Exercise goal
All lines from the one holding "C6: 3.3uF (plus" through the last line of the entries below must be transcribed exactly, and no others. Pictures do not go in.

Records contained in a dataset:
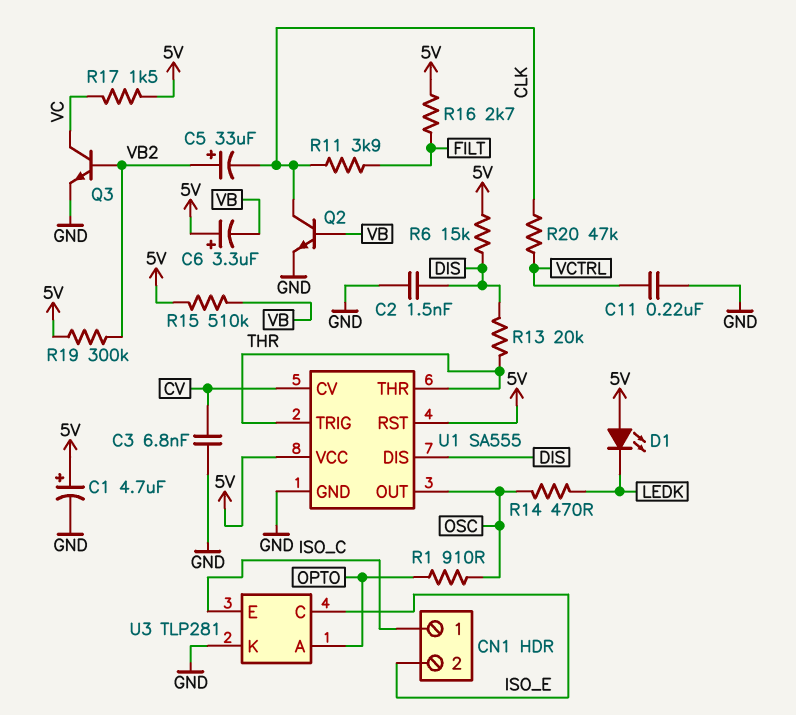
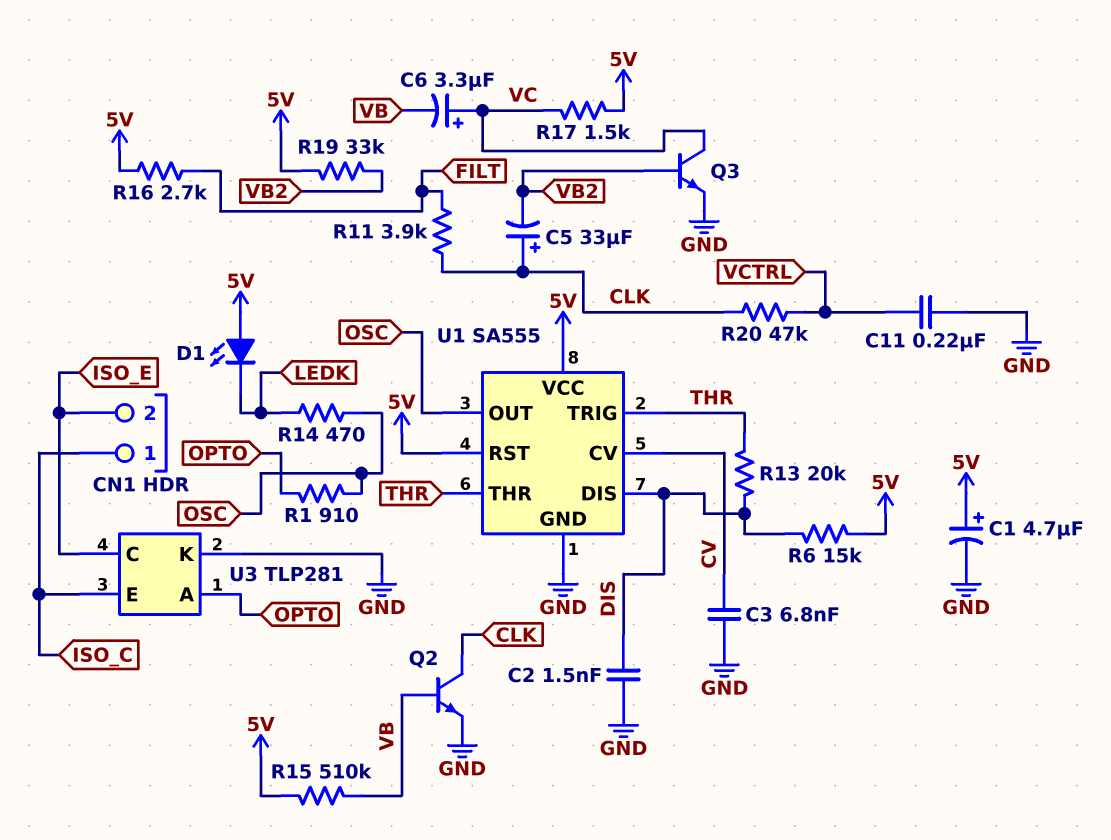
C5: 33uF (plus VB2, minus CLK) -> 33uF (plus CLK, minus VB2)
C6: 3.3uF (plus 5V, minus VB) -> 3.3uF (plus VC, minus VB)
R19: 300k (5V, VB2) -> 33k (5V, VB2)

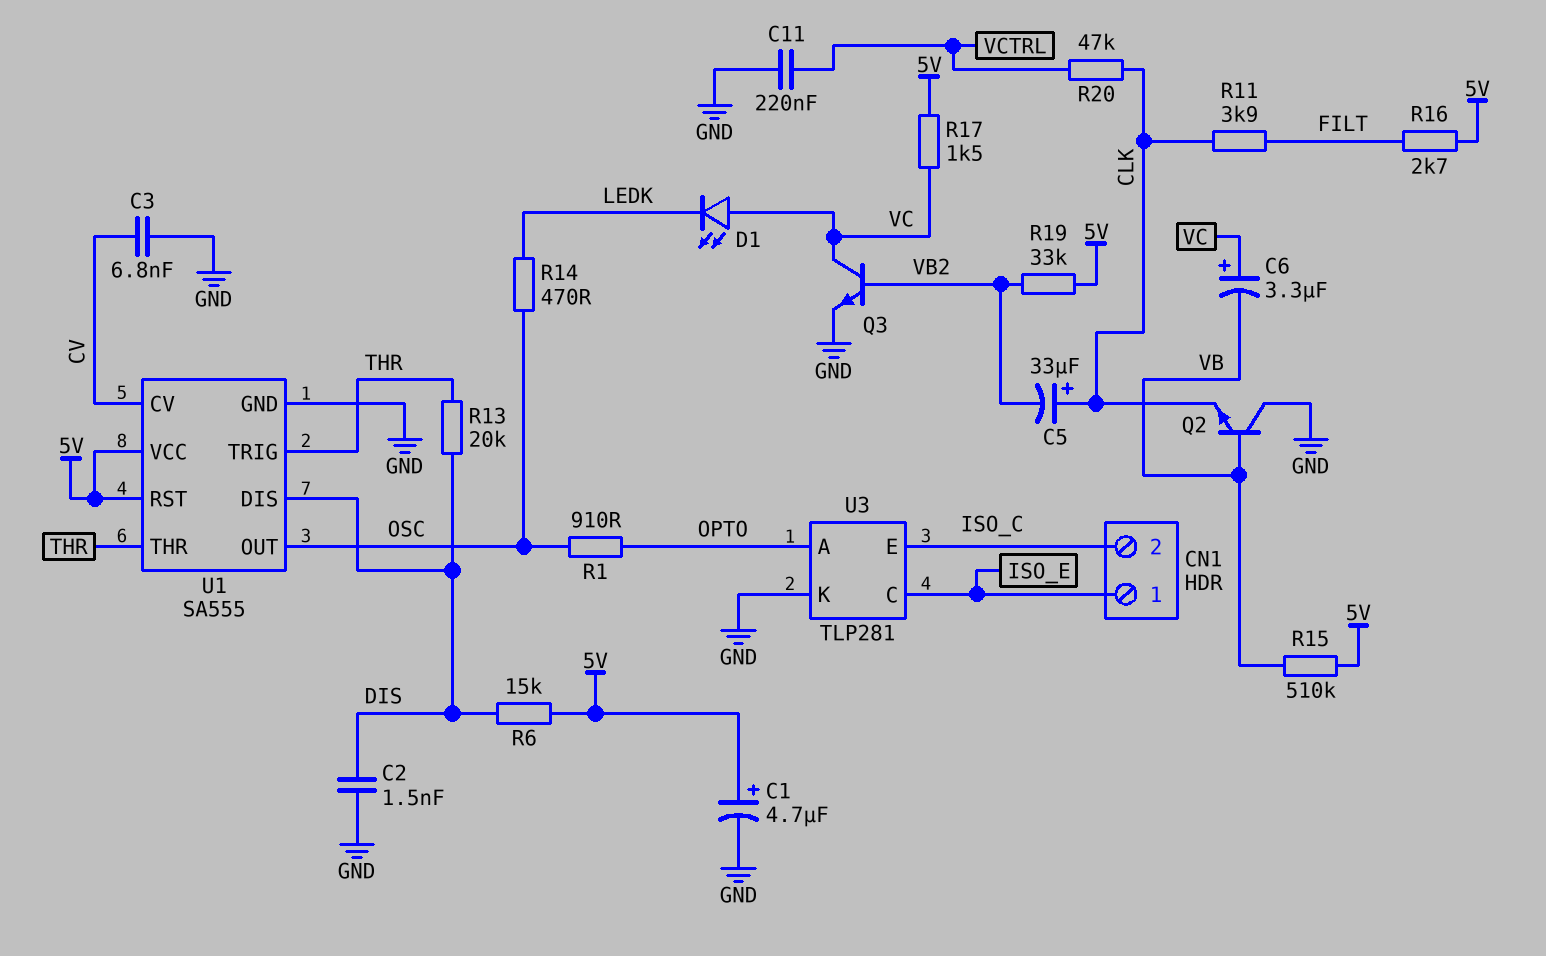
CN1 pin 1: ISO_C -> ISO_E
CN1 pin 2: ISO_E -> ISO_C
D1: LED (A 5V, K LEDK) -> LED (A VC, K LEDK)
Q2: NPN (B VB, C CLK, E GND) -> NPN (B VB, C GND, E CLK)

Completed exercise
C6: 3.3uF (plus 5V, minus VB) -> 3.3uF (plus VC, minus VB)
R19: 300k (5V, VB2) -> 33k (5V, VB2)

CN1 pin 1: ISO_C -> ISO_E
CN1 pin 2: ISO_E -> ISO_C
D1: LED (A 5V, K LEDK) -> LED (A VC, K LEDK)
Q2: NPN (B VB, C CLK, E GND) -> NPN (B VB, C GND, E CLK)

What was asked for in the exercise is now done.